Copy the records below exactly as they appear.

__________

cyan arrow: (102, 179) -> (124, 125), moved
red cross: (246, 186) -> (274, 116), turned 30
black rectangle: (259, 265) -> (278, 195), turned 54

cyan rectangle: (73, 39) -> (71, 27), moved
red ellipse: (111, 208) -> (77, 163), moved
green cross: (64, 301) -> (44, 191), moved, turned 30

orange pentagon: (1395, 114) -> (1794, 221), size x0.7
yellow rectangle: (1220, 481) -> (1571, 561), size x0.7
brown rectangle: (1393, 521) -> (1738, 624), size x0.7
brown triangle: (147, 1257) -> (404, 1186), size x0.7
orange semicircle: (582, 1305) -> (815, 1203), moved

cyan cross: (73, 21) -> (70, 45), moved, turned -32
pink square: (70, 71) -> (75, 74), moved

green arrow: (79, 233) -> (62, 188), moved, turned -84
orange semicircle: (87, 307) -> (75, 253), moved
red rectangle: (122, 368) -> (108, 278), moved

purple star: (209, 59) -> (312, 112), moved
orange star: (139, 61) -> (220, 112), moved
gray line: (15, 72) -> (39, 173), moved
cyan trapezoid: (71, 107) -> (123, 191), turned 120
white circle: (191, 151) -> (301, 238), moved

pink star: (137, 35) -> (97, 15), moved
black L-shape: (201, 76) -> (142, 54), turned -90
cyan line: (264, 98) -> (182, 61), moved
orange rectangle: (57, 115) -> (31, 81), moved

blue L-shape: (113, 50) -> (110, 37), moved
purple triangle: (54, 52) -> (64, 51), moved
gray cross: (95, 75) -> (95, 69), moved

__________

# REPLY TO THE TASK
cyan arrow: (102, 179) -> (124, 125), moved
red cross: (246, 186) -> (274, 116), turned 30
black rectangle: (259, 265) -> (278, 195), turned 54

cyan rectangle: (73, 39) -> (71, 27), moved
red ellipse: (111, 208) -> (77, 163), moved
green cross: (64, 301) -> (44, 191), moved, turned 30

orange pentagon: (1395, 114) -> (1794, 221), size x0.7
yellow rectangle: (1220, 481) -> (1571, 561), size x0.7
brown rectangle: (1393, 521) -> (1738, 624), size x0.7
brown triangle: (147, 1257) -> (404, 1186), size x0.7
orange semicircle: (582, 1305) -> (815, 1203), moved

cyan cross: (73, 21) -> (70, 45), moved, turned -32
pink square: (70, 71) -> (75, 74), moved

green arrow: (79, 233) -> (62, 188), moved, turned -84
orange semicircle: (87, 307) -> (75, 253), moved
red rectangle: (122, 368) -> (108, 278), moved

purple star: (209, 59) -> (312, 112), moved
orange star: (139, 61) -> (220, 112), moved
gray line: (15, 72) -> (39, 173), moved
cyan trapezoid: (71, 107) -> (123, 191), turned 120
white circle: (191, 151) -> (301, 238), moved

pink star: (137, 35) -> (97, 15), moved
black L-shape: (201, 76) -> (142, 54), turned -90
cyan line: (264, 98) -> (182, 61), moved
orange rectangle: (57, 115) -> (31, 81), moved

blue L-shape: (113, 50) -> (110, 37), moved
purple triangle: (54, 52) -> (64, 51), moved
gray cross: (95, 75) -> (95, 69), moved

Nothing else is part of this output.